ABOUT THIS EXERCISE: Look below for the line containing "C8: none -> 150nF (GND, VA)", then write out that line and every line after it to the end, exactly, minus the pictures.

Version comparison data
►
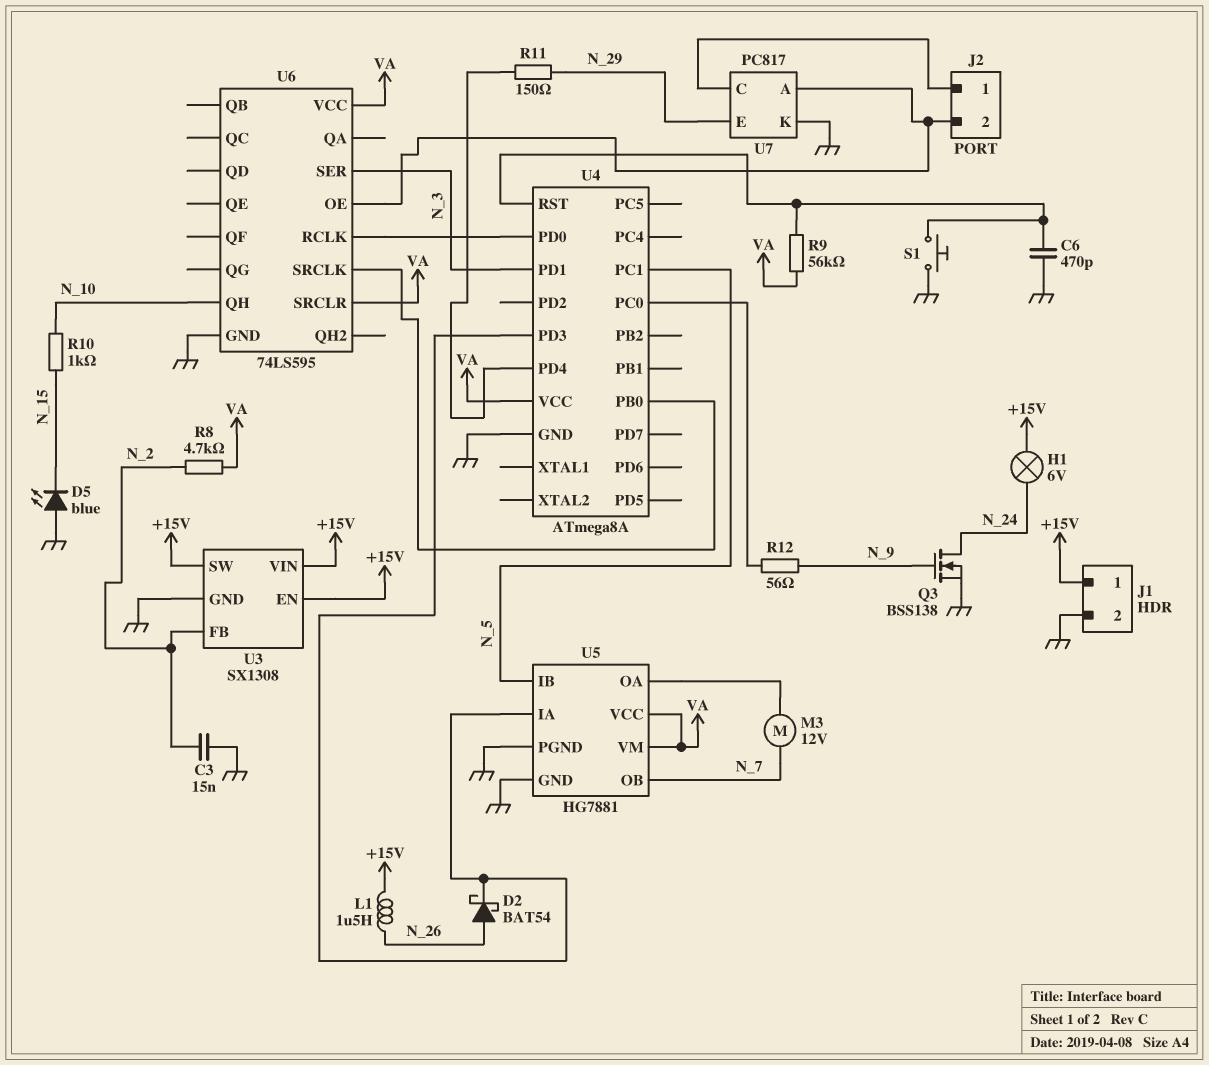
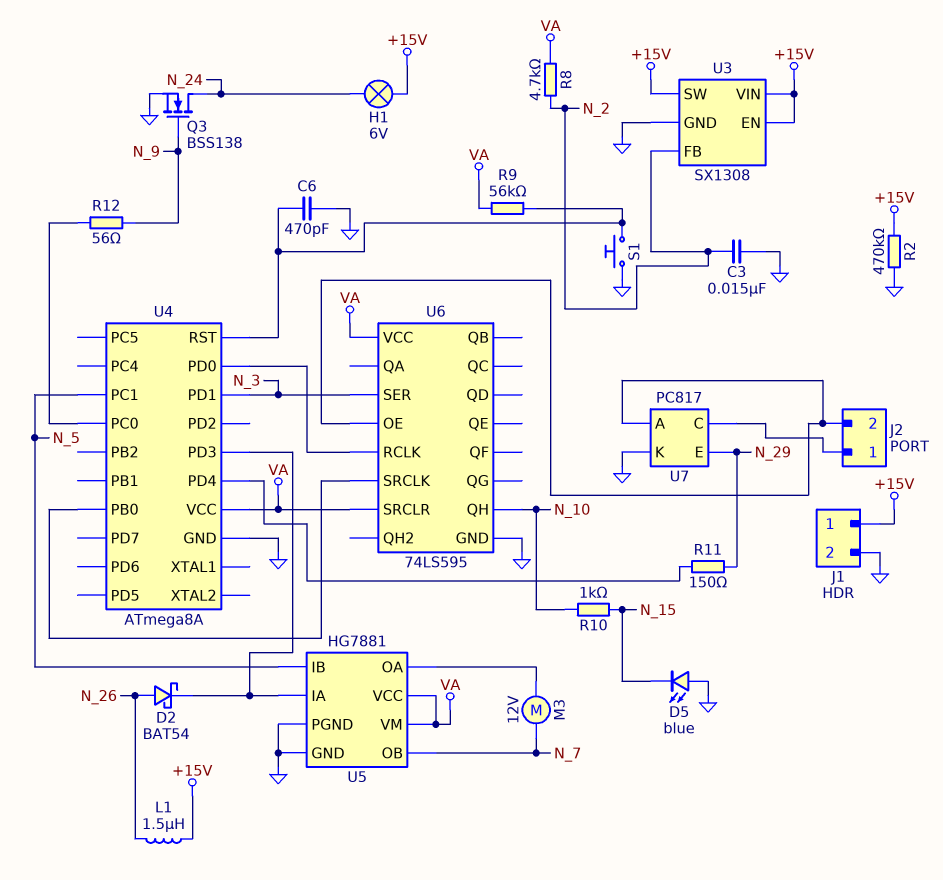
R2: none -> 470k (+15V, GND)

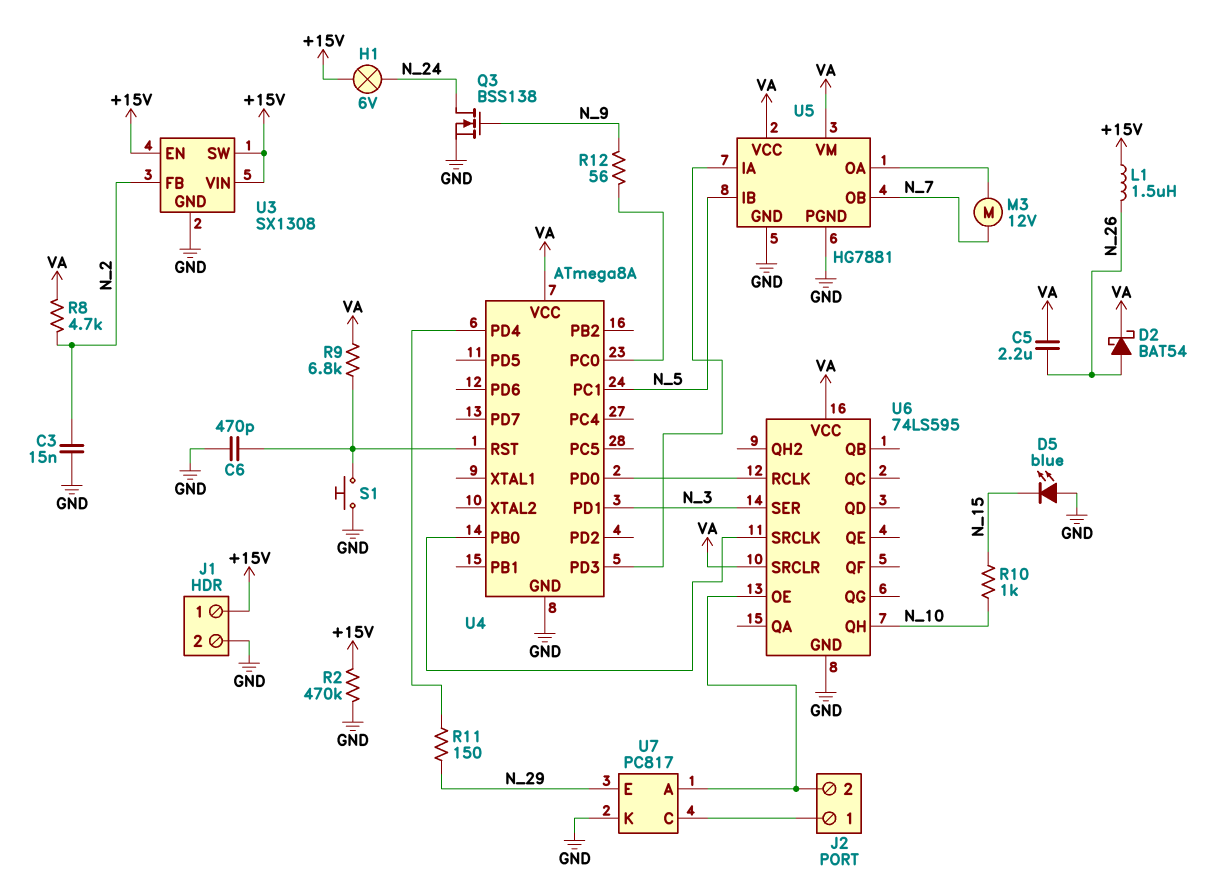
C5: none -> 2.2uF (N_26, VA)
D2: schottky BAT54 (A N_26, K U4/PD3) -> schottky BAT54 (A N_26, K VA)
R9: 56k (U4/RST, VA) -> 6.8k (U4/RST, VA)

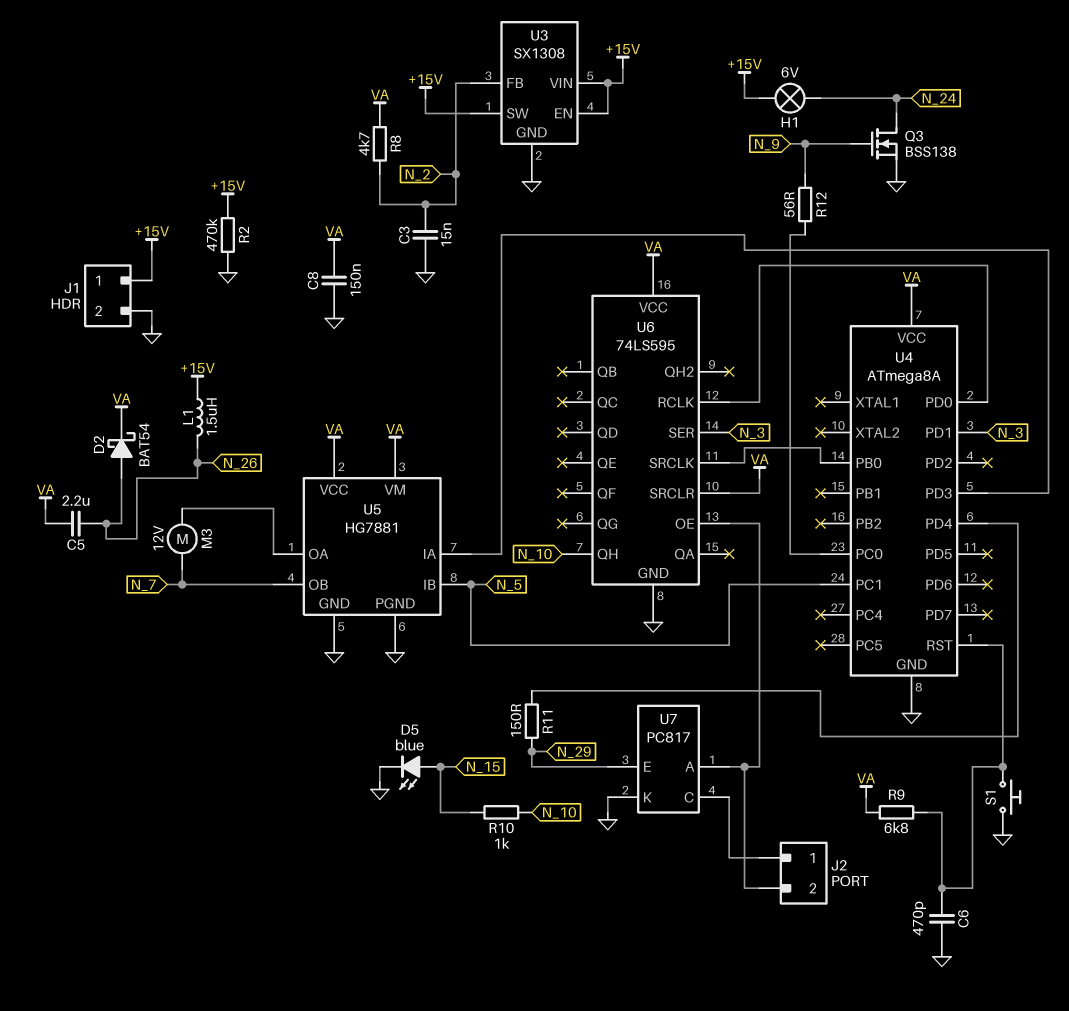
C8: none -> 150nF (GND, VA)
D5: LED blue (A GND, K N_15) -> LED blue (A N_15, K GND)

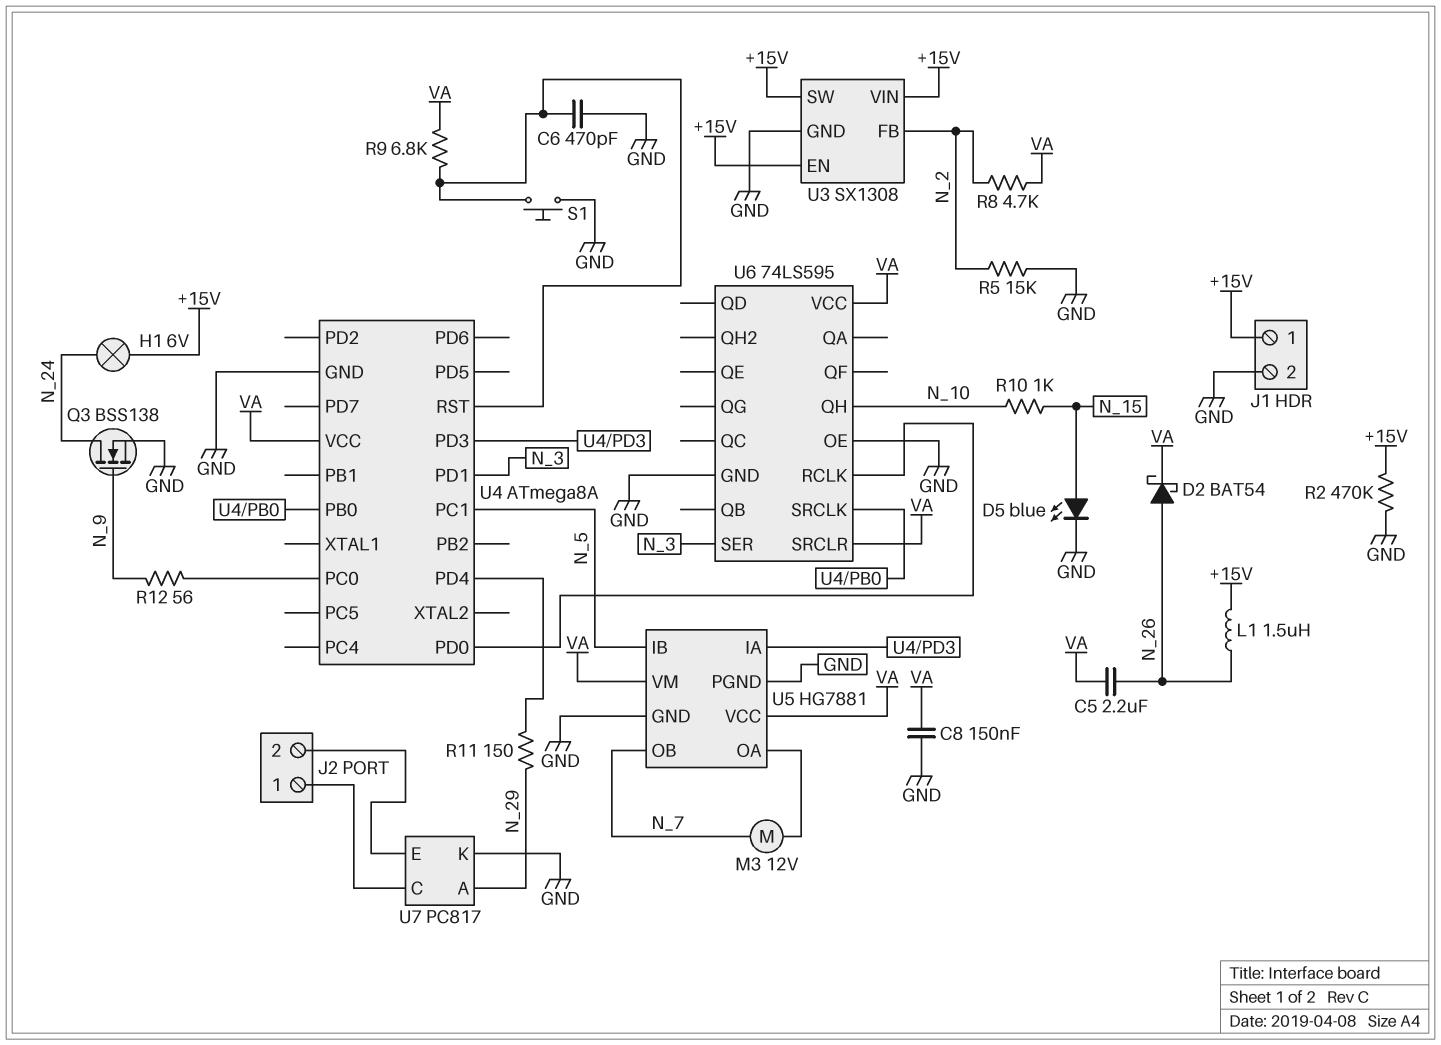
C3: 15nF (GND, N_2) -> none
R5: none -> 15k (GND, N_2)
U6 pin OE: J2/2 -> GND
U7 pin A: J2/2 -> N_29
U7 pin E: N_29 -> J2/2

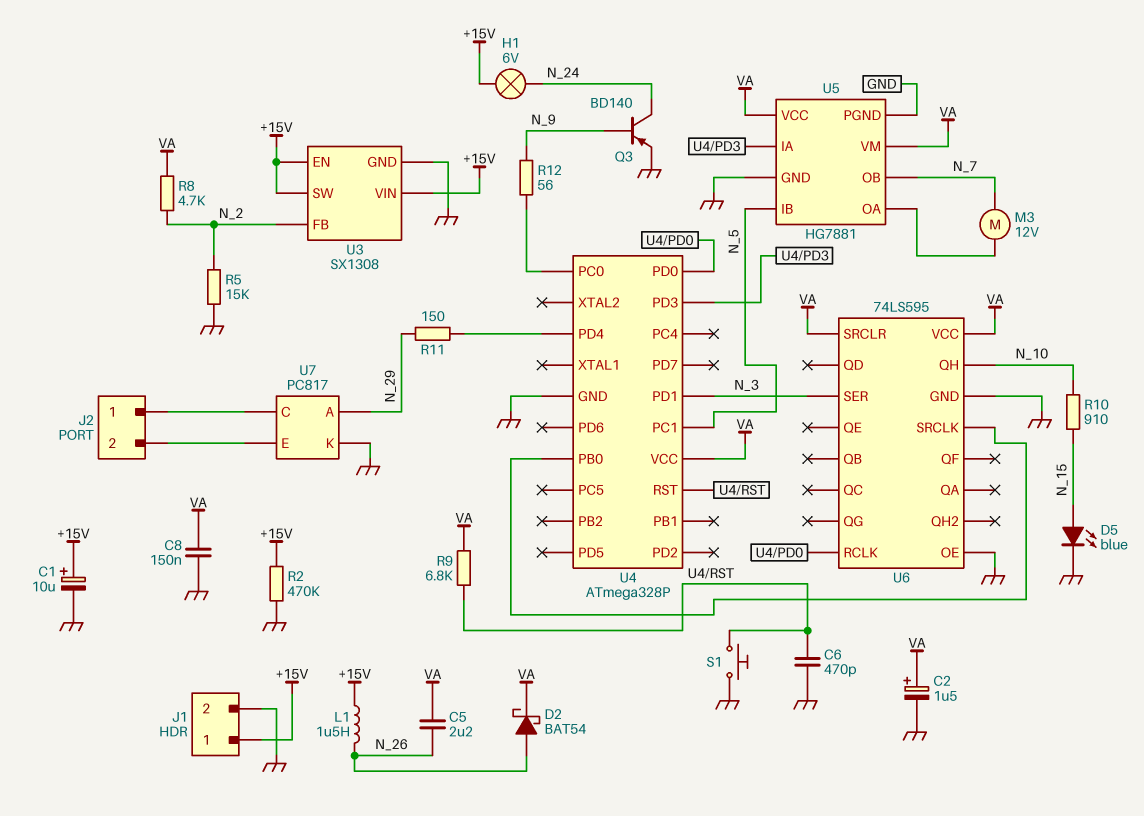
C1: none -> 10uF (plus +15V, minus GND)
C2: none -> 1.5uF (plus VA, minus GND)
Q3: NMOS BSS138 (G N_9, D N_24, S GND) -> PNP BD140 (B N_9, C N_24, E GND)
R10: 1k (N_10, N_15) -> 910 (N_10, N_15)
U4: ATmega8A -> ATmega328P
◄
SOLUTION:
C8: none -> 150nF (GND, VA)
D5: LED blue (A GND, K N_15) -> LED blue (A N_15, K GND)

C3: 15nF (GND, N_2) -> none
R5: none -> 15k (GND, N_2)
U6 pin OE: J2/2 -> GND
U7 pin A: J2/2 -> N_29
U7 pin E: N_29 -> J2/2

C1: none -> 10uF (plus +15V, minus GND)
C2: none -> 1.5uF (plus VA, minus GND)
Q3: NMOS BSS138 (G N_9, D N_24, S GND) -> PNP BD140 (B N_9, C N_24, E GND)
R10: 1k (N_10, N_15) -> 910 (N_10, N_15)
U4: ATmega8A -> ATmega328P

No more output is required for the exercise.